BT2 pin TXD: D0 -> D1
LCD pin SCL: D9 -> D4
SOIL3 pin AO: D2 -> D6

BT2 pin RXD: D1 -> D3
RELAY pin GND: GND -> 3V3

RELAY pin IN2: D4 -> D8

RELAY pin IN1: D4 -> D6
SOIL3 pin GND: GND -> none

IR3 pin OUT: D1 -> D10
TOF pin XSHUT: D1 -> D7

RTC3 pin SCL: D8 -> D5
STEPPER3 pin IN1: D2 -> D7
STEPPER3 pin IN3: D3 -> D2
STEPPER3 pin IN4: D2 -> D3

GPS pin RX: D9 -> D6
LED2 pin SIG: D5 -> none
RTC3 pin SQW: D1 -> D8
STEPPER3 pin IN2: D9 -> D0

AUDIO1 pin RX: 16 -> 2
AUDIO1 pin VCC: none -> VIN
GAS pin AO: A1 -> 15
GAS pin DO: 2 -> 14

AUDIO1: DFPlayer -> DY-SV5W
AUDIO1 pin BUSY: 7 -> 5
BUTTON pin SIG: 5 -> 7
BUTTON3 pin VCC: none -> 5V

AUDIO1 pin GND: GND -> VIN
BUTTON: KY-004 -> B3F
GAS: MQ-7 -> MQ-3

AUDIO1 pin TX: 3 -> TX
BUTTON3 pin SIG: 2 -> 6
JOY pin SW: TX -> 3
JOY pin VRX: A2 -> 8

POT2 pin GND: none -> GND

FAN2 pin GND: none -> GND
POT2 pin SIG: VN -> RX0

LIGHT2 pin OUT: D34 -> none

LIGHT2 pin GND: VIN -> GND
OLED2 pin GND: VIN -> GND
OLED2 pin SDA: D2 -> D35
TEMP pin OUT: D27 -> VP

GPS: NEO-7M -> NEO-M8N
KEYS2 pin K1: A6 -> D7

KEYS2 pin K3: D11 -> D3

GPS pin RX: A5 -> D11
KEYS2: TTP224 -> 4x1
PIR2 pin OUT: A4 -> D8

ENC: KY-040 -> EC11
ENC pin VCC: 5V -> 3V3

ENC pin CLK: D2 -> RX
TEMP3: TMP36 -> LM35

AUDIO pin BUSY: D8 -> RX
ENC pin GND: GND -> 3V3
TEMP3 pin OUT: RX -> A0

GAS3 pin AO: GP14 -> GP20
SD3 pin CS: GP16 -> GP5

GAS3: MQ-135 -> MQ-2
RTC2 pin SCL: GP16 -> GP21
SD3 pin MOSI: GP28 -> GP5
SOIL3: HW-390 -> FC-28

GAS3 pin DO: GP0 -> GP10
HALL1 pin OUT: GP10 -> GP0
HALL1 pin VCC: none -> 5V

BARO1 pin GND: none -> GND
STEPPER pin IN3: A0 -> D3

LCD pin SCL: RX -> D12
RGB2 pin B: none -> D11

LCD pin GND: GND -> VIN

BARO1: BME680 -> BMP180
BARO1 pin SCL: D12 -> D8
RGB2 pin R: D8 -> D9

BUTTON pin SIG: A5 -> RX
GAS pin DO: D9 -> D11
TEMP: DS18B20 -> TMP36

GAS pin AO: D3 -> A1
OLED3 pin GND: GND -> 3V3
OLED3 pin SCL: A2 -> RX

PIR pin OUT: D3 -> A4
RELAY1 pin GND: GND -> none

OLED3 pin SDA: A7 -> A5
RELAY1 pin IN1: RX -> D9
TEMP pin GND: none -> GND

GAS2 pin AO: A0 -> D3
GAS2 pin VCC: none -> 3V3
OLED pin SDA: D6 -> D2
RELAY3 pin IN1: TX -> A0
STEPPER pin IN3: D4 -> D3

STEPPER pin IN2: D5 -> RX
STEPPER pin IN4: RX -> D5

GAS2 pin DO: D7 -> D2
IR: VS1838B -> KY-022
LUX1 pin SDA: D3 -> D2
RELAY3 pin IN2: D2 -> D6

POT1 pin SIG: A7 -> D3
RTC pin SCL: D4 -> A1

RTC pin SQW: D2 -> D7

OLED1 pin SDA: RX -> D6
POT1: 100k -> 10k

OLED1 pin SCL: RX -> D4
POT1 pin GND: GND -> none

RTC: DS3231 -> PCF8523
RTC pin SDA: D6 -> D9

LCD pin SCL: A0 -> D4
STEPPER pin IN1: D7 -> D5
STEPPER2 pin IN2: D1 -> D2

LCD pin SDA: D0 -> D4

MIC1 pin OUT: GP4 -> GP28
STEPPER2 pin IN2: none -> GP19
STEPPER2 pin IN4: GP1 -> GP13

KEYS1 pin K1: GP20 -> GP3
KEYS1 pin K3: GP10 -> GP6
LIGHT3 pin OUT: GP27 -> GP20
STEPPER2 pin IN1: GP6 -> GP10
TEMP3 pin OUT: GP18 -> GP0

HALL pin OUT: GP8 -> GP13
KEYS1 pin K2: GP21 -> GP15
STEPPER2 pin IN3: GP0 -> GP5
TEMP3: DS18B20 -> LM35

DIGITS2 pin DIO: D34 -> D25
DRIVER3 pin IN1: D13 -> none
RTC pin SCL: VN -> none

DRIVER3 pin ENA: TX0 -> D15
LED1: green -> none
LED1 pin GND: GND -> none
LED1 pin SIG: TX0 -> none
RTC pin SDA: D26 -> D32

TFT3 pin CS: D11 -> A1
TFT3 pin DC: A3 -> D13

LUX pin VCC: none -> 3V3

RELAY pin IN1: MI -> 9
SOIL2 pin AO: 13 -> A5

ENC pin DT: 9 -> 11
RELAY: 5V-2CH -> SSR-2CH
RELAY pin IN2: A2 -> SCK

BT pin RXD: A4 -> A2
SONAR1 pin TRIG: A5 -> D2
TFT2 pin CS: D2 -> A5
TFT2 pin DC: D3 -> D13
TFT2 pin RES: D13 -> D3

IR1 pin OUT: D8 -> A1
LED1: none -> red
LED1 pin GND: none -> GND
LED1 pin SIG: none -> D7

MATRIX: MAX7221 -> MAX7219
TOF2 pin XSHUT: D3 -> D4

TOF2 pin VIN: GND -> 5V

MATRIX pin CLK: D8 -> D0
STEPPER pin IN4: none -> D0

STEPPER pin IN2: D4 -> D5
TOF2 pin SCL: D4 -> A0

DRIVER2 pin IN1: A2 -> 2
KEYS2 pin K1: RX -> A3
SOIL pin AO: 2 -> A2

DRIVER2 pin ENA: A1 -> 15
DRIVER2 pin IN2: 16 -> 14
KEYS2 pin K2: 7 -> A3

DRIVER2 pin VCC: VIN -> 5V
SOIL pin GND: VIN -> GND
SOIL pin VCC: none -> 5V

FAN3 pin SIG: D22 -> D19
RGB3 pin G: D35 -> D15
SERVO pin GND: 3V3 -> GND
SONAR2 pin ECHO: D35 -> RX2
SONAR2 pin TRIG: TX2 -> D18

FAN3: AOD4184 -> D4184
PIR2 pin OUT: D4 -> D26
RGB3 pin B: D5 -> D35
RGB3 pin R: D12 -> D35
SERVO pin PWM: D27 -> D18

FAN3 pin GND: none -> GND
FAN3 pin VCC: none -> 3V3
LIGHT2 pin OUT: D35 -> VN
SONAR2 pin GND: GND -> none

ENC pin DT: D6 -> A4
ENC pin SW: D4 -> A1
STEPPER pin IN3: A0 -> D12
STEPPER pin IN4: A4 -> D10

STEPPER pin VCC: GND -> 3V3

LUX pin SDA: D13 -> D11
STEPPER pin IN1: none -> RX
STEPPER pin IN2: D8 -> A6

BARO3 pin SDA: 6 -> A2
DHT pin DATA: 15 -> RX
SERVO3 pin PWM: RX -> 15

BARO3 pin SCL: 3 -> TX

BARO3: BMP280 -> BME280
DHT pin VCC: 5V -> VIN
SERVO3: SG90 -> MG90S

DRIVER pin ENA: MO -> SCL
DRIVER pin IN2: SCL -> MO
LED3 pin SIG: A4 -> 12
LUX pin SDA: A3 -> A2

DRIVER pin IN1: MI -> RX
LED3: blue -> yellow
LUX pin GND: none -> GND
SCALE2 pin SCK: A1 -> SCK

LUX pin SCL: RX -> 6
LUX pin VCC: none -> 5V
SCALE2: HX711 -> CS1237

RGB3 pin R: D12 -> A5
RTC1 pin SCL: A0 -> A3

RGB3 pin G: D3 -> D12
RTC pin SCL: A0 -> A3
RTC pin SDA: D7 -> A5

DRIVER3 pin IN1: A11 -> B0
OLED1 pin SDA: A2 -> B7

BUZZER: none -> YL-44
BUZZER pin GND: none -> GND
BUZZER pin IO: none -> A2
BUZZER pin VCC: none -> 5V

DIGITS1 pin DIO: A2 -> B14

:: PROBLEM ::
Among the lines above, which ones hold the string "TRIG"? Show them.

:: ANSWER FOR THIS EXERCISE ::
SONAR1 pin TRIG: A5 -> D2
SONAR2 pin TRIG: TX2 -> D18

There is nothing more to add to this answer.